TASK STATEMENT: The records below are to be transcribed exactly, with the pictures removed.
MATERIAL FOR THIS TASK Start Marker
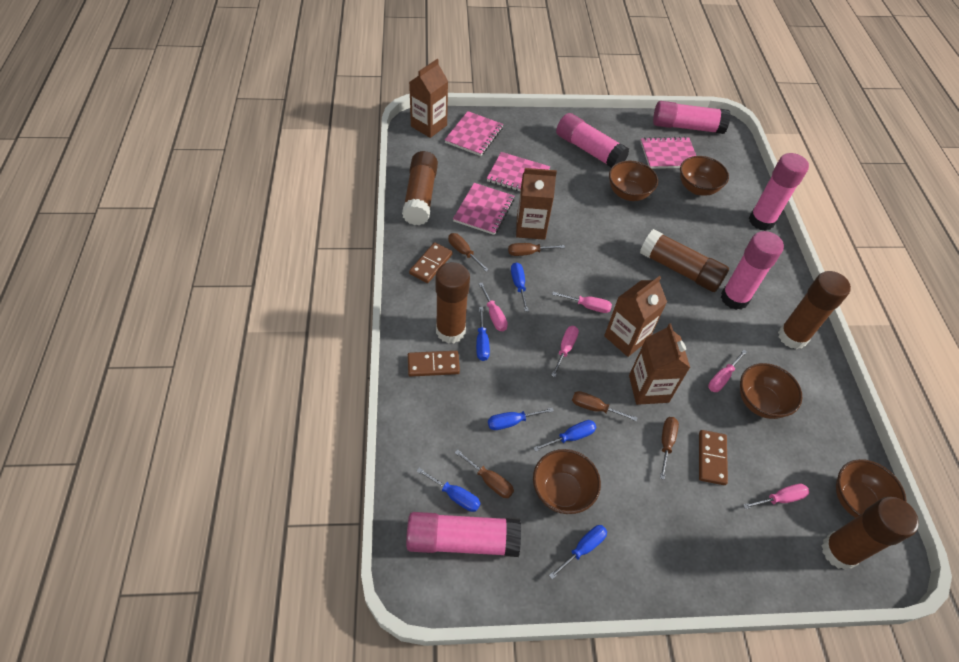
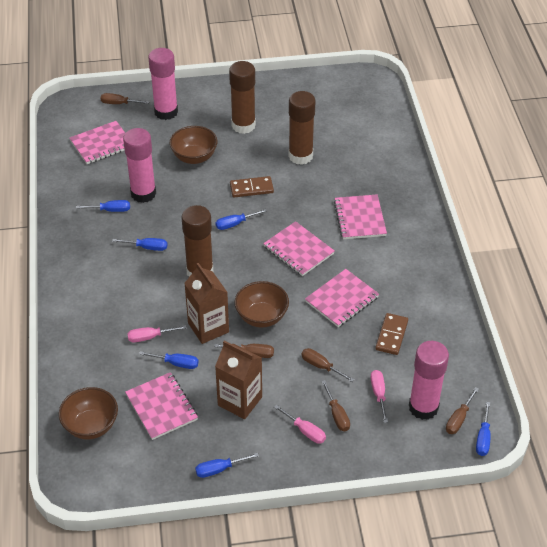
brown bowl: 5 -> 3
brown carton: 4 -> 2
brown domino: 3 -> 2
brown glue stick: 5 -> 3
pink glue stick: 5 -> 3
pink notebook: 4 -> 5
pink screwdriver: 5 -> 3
MATERIAL FOR THIS TASK End Marker
TASK RESULT:
brown bowl: 5 -> 3
brown carton: 4 -> 2
brown domino: 3 -> 2
brown glue stick: 5 -> 3
pink glue stick: 5 -> 3
pink notebook: 4 -> 5
pink screwdriver: 5 -> 3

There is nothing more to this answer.